__Records to use__.
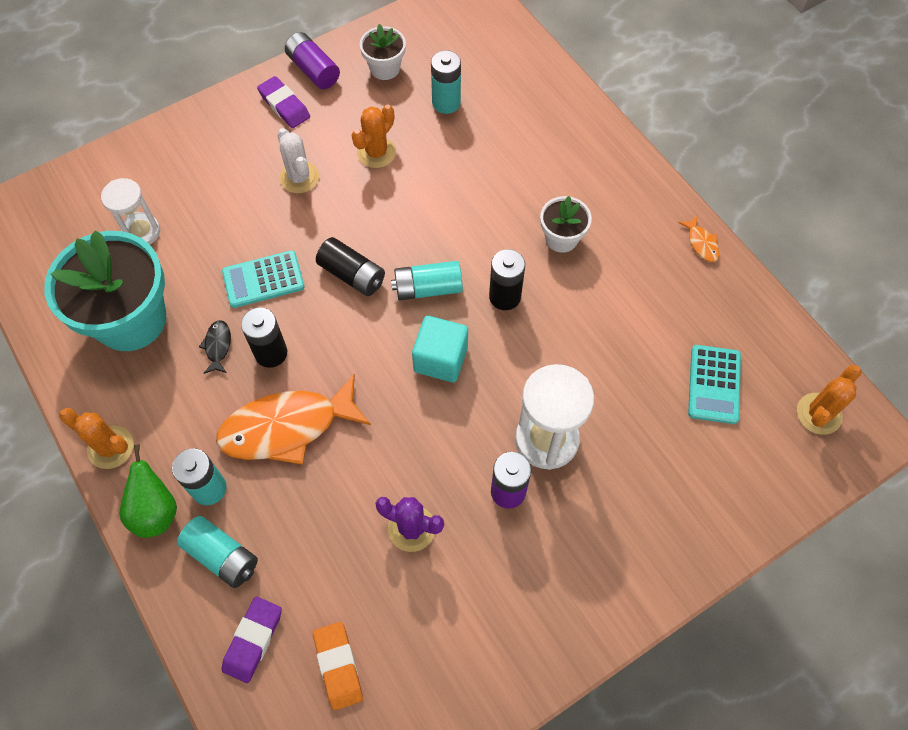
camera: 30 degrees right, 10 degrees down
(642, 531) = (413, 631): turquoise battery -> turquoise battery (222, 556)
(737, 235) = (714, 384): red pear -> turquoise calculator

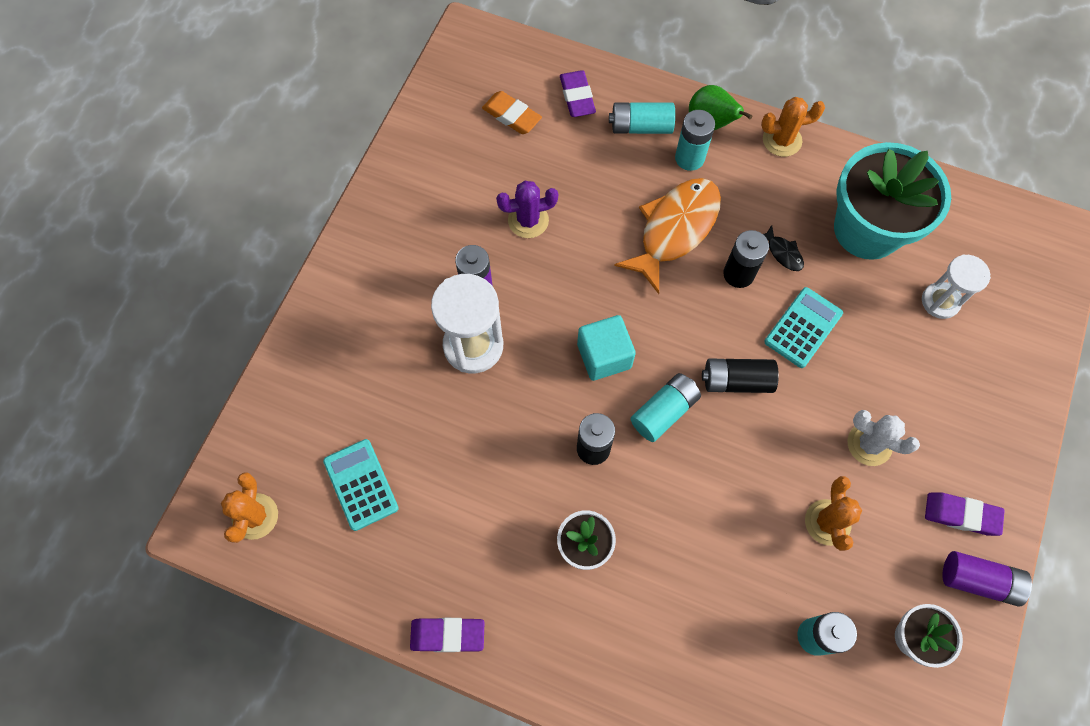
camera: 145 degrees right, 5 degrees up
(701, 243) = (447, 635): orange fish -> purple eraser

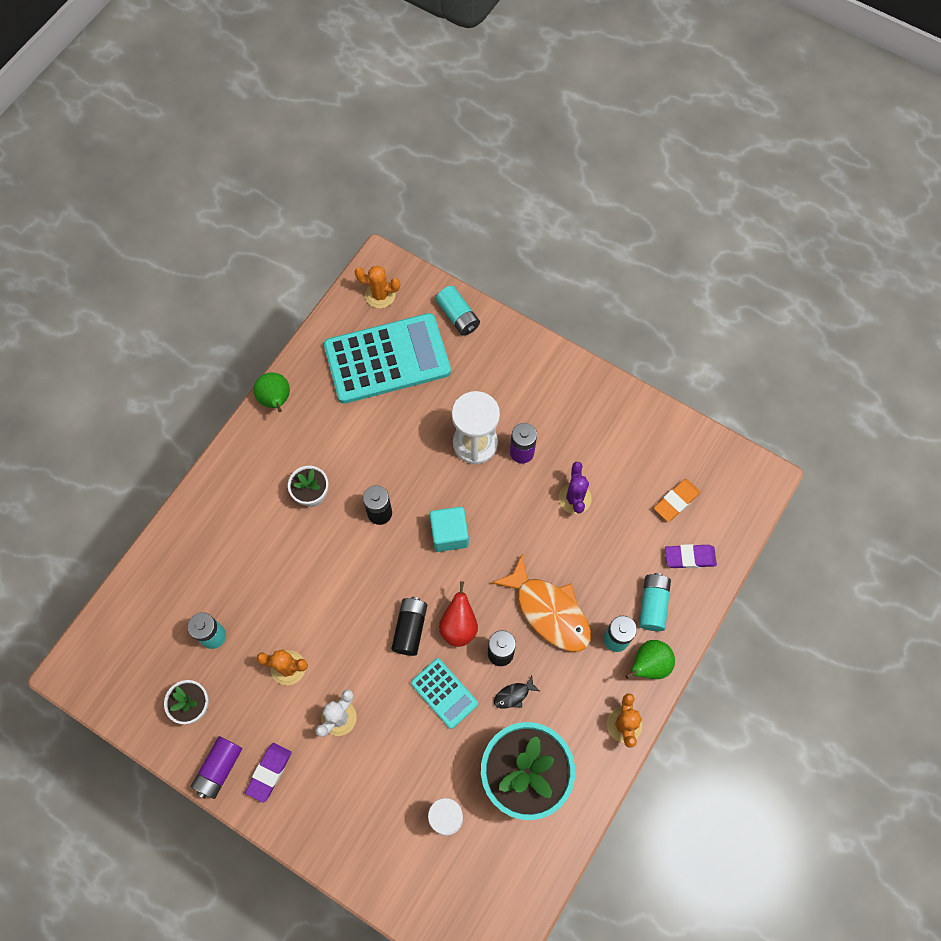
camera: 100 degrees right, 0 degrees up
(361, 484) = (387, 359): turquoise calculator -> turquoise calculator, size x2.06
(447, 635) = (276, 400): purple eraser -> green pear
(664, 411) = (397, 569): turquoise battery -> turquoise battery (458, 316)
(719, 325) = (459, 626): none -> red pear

__Problem statement__.
Return the listing above unchanged, apart from dropping its pictures.

__Answer for the task__.
camera: 30 degrees right, 10 degrees down
(642, 531) = (413, 631): turquoise battery -> turquoise battery (222, 556)
(737, 235) = (714, 384): red pear -> turquoise calculator

camera: 145 degrees right, 5 degrees up
(701, 243) = (447, 635): orange fish -> purple eraser

camera: 100 degrees right, 0 degrees up
(361, 484) = (387, 359): turquoise calculator -> turquoise calculator, size x2.06
(447, 635) = (276, 400): purple eraser -> green pear
(664, 411) = (397, 569): turquoise battery -> turquoise battery (458, 316)
(719, 325) = (459, 626): none -> red pear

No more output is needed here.